Task details: Return, word for word, the line that contains "grey brick D4:F4" and every line after it through the end of the records.

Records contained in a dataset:
# # # # # # #

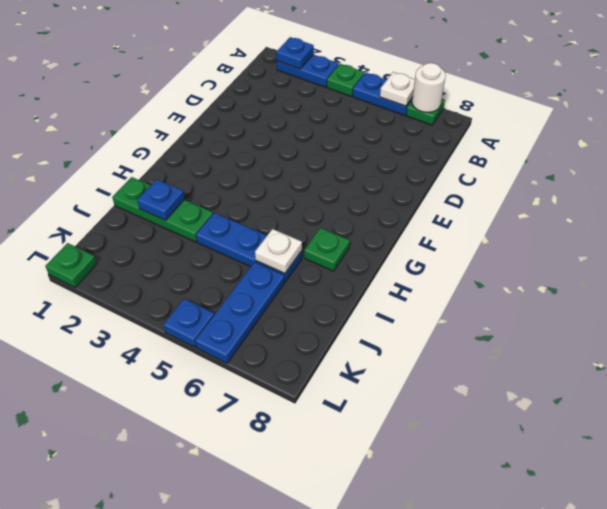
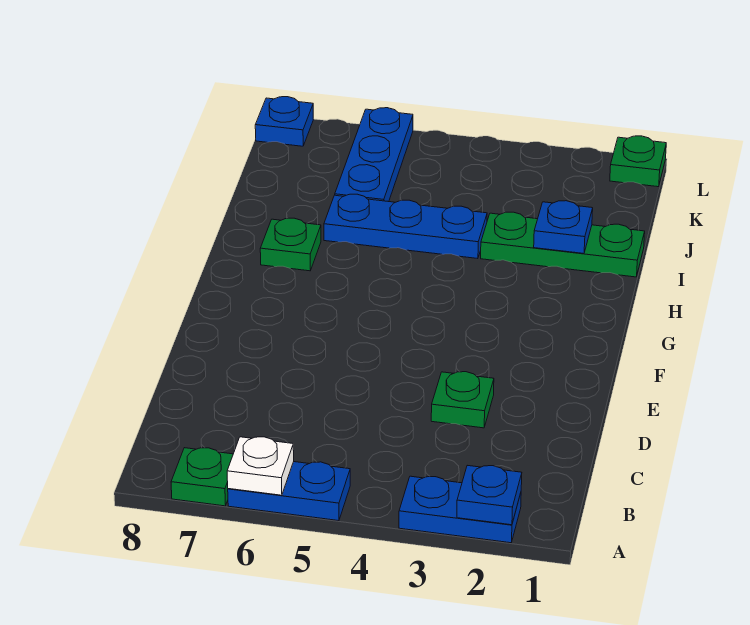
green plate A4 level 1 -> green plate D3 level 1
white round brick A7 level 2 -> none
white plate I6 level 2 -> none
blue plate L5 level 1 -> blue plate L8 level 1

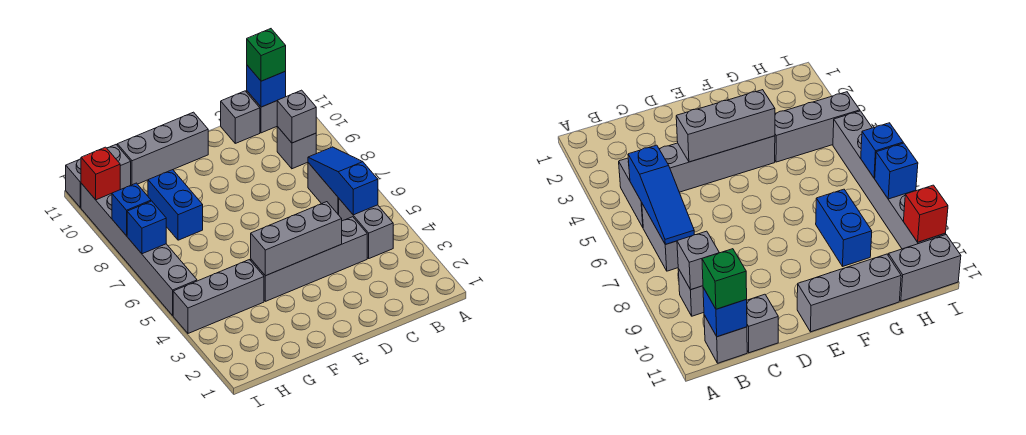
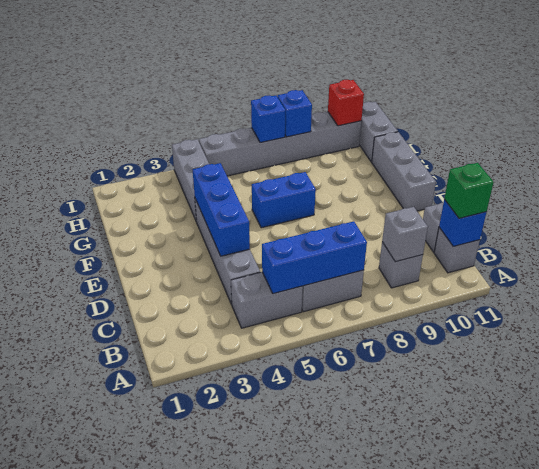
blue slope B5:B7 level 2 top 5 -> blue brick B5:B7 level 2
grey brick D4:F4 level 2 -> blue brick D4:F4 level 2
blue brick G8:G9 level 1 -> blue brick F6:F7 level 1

# # # # # # #

Your response:
grey brick D4:F4 level 2 -> blue brick D4:F4 level 2
blue brick G8:G9 level 1 -> blue brick F6:F7 level 1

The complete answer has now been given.